Although the data below holds other lines too, output only those from the line with "grey stacking toy [562,249,635,352]" up to and including the line with "none -> yellow cup [211,263,278,365]", exactly as they appear.

── Source material

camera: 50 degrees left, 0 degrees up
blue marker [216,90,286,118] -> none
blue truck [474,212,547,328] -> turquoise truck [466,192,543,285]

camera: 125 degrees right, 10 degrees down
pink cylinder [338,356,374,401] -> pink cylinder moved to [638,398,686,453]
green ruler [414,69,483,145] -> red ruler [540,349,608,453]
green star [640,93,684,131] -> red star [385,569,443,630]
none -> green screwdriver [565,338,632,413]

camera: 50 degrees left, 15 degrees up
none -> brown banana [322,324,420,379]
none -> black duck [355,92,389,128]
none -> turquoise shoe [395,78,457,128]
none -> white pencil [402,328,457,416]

────
── Source material

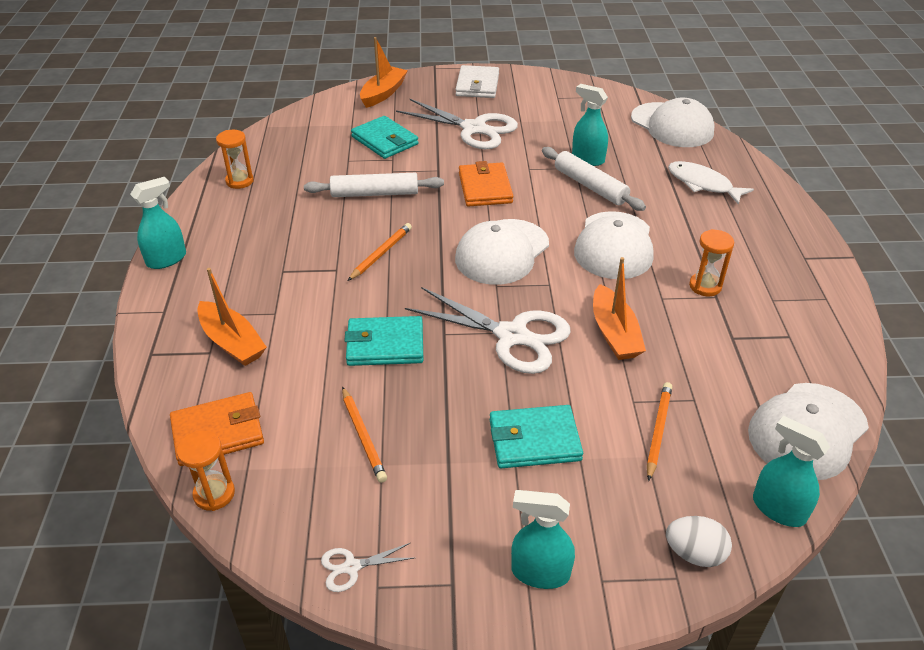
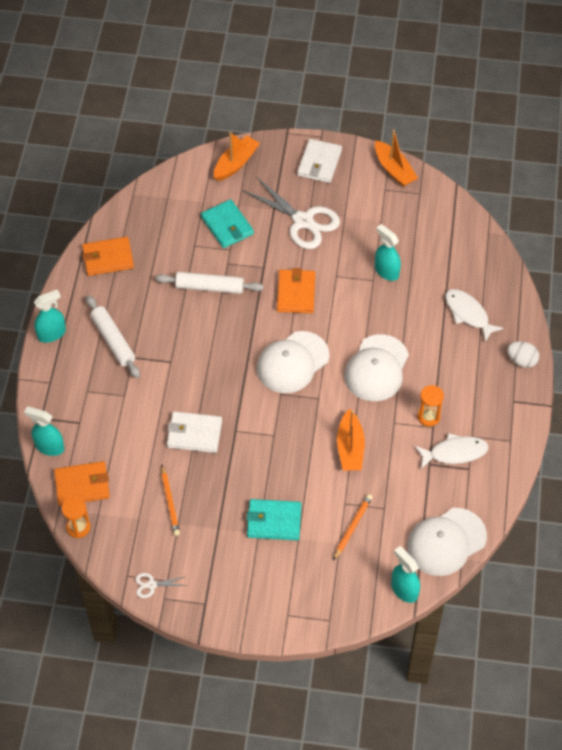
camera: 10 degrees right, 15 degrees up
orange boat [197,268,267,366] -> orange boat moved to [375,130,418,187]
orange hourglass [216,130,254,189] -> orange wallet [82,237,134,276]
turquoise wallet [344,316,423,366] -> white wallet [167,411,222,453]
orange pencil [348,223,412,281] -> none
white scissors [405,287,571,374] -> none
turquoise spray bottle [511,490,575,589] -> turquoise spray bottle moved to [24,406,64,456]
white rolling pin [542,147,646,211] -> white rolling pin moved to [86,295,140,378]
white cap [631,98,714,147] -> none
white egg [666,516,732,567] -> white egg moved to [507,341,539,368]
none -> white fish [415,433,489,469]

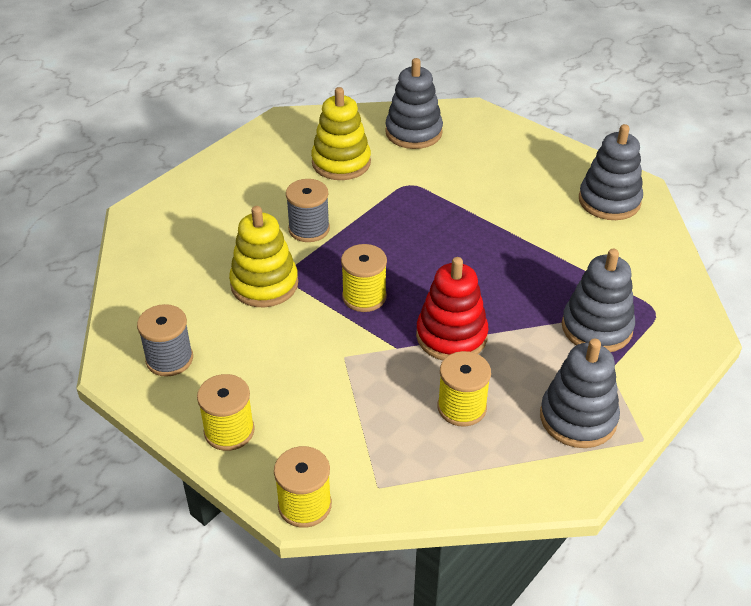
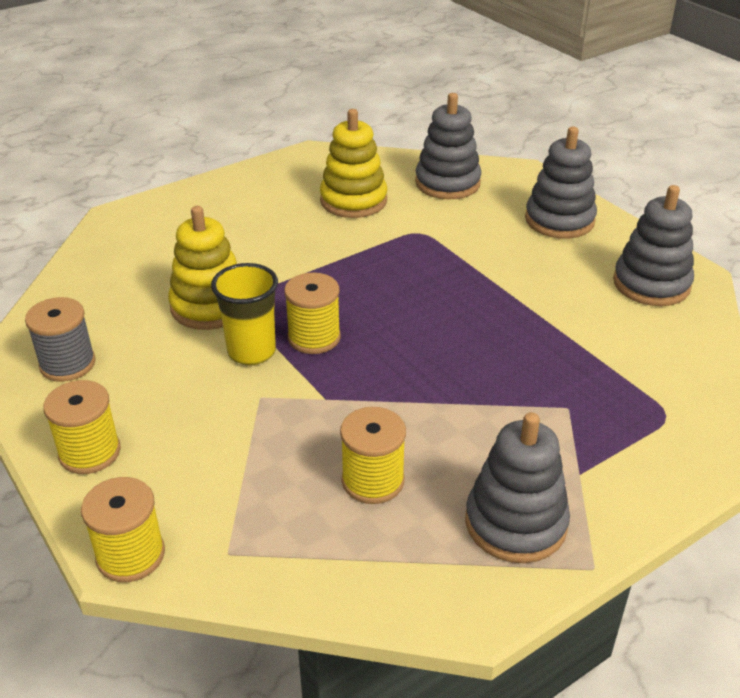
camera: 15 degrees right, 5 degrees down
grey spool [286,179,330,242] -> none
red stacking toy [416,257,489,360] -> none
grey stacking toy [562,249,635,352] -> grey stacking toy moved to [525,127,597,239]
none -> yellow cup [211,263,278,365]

────

** Answer box **
grey stacking toy [562,249,635,352] -> grey stacking toy moved to [525,127,597,239]
none -> yellow cup [211,263,278,365]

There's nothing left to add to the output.